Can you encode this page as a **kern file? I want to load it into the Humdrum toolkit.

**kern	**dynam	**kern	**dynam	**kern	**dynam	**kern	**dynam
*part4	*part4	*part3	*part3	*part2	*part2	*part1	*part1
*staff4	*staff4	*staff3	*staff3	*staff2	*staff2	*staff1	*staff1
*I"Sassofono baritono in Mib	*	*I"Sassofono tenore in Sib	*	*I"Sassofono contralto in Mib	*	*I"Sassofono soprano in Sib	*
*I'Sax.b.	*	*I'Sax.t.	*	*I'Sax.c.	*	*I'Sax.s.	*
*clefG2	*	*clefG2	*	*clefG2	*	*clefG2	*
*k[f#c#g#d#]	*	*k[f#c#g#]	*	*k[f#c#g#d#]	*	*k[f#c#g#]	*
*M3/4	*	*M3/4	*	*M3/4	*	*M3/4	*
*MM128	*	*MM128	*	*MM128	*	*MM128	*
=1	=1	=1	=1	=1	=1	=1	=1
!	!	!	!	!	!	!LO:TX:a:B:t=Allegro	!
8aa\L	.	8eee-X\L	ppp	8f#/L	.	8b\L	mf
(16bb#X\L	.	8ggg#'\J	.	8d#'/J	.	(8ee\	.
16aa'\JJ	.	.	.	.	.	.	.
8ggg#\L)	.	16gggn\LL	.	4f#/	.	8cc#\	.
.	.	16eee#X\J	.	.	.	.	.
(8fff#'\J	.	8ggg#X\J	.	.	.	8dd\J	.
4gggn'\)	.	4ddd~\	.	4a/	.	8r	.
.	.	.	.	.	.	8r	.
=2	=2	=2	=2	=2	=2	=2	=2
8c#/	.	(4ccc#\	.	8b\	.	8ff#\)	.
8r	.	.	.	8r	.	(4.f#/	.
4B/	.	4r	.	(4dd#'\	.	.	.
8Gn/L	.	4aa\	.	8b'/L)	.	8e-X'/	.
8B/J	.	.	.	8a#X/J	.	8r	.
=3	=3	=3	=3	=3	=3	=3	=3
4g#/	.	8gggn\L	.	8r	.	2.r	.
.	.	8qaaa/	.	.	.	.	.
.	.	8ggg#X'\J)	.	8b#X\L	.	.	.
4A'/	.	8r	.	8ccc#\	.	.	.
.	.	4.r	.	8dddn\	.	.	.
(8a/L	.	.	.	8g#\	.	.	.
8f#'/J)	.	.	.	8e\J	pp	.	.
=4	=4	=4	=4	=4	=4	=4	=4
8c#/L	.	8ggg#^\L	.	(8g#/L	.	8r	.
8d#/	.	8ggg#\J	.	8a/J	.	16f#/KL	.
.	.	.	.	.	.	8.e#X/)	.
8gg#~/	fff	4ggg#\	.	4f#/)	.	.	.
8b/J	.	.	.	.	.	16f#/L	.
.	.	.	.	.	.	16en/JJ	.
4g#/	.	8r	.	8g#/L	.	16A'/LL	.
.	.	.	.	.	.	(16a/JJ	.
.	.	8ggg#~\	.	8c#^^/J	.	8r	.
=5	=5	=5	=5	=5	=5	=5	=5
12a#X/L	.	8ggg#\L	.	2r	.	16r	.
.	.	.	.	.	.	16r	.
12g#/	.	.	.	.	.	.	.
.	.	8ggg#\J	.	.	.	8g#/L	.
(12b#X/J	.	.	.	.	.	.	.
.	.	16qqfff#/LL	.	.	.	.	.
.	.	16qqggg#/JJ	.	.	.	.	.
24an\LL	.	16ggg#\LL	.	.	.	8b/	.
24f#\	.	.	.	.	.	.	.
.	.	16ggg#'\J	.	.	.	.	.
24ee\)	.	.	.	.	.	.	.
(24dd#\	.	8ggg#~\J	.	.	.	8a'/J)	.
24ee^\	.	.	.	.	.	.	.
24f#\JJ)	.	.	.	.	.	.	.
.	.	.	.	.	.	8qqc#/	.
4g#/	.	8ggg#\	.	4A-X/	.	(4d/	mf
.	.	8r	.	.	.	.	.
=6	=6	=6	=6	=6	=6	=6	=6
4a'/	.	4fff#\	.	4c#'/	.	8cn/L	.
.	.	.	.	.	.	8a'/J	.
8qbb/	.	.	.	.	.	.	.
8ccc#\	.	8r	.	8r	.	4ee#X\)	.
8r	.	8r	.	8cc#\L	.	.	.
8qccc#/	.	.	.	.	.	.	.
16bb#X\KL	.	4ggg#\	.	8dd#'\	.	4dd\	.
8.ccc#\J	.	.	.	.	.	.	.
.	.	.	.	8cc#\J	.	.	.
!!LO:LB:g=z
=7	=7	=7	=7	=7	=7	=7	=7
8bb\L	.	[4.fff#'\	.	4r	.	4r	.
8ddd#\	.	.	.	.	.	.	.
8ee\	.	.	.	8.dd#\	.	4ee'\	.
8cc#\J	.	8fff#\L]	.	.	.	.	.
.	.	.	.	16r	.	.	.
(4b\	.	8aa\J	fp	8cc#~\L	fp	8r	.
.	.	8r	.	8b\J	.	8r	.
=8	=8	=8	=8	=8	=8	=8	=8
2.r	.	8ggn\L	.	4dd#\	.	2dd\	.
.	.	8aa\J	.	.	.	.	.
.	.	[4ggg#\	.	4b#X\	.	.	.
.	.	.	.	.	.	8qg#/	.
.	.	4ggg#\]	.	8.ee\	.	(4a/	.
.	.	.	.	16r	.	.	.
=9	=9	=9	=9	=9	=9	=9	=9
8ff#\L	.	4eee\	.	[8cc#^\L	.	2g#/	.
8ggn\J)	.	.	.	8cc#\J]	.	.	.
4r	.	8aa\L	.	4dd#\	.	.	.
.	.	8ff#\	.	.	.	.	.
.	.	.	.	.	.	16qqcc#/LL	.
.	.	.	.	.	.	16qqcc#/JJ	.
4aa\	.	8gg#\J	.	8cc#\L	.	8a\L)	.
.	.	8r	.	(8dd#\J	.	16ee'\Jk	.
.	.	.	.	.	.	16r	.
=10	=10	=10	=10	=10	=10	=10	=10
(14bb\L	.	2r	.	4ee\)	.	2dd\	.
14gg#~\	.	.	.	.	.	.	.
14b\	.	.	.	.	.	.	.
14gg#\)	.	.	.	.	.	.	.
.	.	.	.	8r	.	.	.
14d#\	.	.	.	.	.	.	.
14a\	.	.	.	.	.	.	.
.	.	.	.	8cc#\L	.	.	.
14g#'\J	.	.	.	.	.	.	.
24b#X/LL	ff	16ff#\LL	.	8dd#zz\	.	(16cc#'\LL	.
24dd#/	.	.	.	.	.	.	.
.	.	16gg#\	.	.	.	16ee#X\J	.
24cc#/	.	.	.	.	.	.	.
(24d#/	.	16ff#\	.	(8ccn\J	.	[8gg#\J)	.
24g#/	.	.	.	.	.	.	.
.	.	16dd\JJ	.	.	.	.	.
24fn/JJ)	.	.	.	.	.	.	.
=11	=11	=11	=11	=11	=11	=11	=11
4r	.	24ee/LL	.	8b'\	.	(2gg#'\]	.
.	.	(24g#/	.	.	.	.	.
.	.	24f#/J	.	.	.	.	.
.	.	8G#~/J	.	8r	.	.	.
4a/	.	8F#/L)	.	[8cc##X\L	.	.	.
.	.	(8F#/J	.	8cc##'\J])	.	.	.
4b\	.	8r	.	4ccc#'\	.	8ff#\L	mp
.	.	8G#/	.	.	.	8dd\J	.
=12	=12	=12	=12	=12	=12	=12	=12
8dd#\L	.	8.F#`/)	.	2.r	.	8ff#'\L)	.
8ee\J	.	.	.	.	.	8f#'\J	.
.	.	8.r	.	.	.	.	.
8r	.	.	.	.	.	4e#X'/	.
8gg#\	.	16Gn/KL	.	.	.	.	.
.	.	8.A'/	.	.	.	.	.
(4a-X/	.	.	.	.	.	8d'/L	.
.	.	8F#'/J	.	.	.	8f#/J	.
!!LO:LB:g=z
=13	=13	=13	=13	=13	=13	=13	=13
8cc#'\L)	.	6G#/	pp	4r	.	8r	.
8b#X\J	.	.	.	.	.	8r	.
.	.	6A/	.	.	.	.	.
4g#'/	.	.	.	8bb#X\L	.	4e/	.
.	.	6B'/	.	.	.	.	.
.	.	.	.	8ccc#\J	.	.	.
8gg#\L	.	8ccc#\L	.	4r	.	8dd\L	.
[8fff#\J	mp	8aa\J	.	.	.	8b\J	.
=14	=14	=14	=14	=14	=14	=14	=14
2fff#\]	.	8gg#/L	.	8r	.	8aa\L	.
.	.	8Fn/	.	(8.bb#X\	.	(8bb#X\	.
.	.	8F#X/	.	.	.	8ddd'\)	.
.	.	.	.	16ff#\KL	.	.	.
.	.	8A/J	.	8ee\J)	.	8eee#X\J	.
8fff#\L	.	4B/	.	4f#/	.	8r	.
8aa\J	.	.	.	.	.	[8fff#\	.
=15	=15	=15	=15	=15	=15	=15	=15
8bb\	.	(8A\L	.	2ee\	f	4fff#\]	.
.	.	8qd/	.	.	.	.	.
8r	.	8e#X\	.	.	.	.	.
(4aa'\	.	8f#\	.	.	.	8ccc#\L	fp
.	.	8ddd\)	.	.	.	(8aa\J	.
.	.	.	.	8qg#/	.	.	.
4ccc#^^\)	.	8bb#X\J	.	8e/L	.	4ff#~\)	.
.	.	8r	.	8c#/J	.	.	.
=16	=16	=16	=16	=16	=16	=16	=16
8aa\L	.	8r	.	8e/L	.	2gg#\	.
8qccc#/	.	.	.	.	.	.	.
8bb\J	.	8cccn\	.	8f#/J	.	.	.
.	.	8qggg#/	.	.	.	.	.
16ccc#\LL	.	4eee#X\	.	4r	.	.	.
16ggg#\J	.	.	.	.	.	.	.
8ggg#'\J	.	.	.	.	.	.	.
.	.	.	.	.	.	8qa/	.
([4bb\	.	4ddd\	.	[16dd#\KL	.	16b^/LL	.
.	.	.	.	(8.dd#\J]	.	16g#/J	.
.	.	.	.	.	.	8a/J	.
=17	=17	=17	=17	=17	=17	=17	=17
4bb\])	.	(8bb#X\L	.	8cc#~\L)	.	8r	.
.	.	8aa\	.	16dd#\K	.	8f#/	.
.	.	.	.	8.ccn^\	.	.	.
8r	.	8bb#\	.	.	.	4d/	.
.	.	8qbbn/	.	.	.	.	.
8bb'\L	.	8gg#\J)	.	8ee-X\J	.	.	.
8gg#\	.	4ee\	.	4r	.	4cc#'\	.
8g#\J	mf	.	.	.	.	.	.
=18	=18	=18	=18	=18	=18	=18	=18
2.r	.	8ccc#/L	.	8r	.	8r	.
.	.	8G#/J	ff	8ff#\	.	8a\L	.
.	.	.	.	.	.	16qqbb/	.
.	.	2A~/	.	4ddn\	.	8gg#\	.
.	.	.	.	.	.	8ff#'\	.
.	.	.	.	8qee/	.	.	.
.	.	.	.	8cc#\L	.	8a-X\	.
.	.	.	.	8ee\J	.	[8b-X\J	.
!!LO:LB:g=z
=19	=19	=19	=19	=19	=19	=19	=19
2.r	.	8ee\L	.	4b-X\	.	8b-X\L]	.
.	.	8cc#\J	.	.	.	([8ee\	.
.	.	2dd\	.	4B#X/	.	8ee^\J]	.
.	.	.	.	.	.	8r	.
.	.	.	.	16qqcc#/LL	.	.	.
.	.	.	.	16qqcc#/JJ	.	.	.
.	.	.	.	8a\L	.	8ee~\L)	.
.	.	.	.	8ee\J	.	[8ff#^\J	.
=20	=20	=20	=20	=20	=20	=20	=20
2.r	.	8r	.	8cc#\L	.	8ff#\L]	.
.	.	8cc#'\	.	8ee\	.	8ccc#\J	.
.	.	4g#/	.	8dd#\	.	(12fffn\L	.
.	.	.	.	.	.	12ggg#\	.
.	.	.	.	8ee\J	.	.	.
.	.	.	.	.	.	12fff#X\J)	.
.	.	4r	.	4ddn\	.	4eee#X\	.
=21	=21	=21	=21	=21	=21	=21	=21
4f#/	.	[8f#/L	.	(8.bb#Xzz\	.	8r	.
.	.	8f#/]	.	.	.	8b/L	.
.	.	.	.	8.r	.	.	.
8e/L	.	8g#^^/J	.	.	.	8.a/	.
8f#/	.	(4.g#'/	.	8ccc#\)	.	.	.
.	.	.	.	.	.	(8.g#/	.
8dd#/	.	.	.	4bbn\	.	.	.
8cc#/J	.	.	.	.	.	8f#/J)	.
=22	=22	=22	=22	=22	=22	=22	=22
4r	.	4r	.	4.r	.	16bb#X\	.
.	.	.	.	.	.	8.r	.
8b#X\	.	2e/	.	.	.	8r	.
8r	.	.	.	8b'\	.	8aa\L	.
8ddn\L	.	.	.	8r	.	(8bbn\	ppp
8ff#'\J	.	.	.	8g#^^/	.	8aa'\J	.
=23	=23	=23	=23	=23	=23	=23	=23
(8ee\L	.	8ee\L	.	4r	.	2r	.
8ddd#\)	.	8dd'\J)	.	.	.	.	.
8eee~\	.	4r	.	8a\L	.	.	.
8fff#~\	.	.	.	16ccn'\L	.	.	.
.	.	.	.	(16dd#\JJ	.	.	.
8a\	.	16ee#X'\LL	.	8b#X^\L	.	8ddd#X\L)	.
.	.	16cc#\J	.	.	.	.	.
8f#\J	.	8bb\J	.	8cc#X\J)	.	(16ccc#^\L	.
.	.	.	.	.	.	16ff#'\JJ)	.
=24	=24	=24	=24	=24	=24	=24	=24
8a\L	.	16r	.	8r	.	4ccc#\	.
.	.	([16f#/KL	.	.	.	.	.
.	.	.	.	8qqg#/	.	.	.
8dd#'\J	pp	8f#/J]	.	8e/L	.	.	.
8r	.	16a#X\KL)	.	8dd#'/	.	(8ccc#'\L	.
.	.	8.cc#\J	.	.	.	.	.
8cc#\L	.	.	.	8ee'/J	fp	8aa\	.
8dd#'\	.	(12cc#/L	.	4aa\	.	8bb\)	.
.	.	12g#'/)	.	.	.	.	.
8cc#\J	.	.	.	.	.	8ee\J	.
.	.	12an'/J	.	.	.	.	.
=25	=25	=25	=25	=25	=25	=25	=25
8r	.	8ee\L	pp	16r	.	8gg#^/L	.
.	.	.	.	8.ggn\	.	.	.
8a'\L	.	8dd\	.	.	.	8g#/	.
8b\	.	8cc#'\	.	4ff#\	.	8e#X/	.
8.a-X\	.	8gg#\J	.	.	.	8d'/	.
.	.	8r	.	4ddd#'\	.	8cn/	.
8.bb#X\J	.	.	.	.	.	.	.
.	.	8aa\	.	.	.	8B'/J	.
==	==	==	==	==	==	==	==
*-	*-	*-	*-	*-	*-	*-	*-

● ● ● ● ● ● ●

**What you have to do:**
Find every line in the records above that contains the string "kern", with matching case, and copy each of those lines in full.

**Task answer:**
Can you encode this page as a **kern file? I want to load it into the Humdrum toolkit.
**kern	**dynam	**kern	**dynam	**kern	**dynam	**kern	**dynam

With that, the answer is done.